**Provided data**
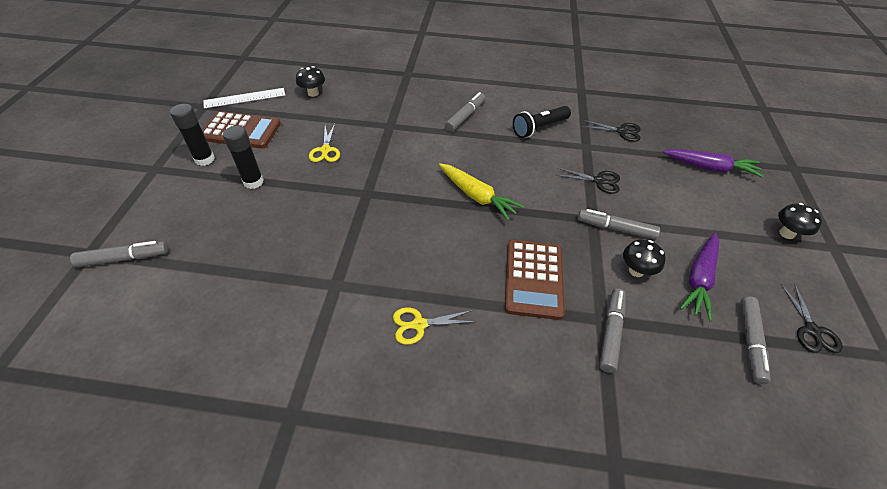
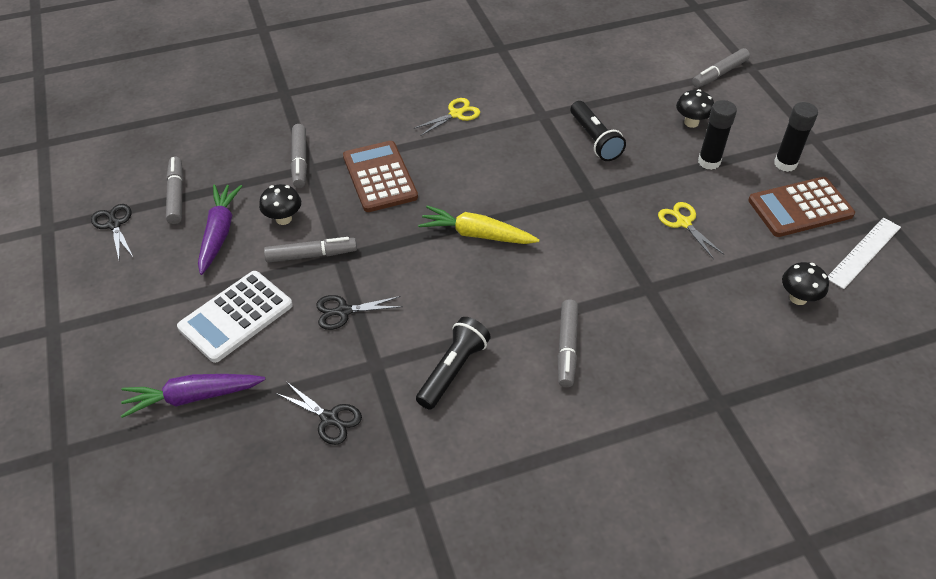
camera: 155 degrees right, 0 degrees up
(316, 237) = (594, 140): none -> black flashlight
(621, 131) = (329, 418): black scissors -> black scissors turned 135 degrees counterclockwise
(681, 205) = (236, 316): none -> white calculator
(786, 233) = (107, 326): black mushroom -> black mushroom (691, 122)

**Work request**
Only the lines from the one bearing "(681, 205) = (236, 316): none" to the end of the material belong in the answer; set them down verbatim.

**Exercise solution**
(681, 205) = (236, 316): none -> white calculator
(786, 233) = (107, 326): black mushroom -> black mushroom (691, 122)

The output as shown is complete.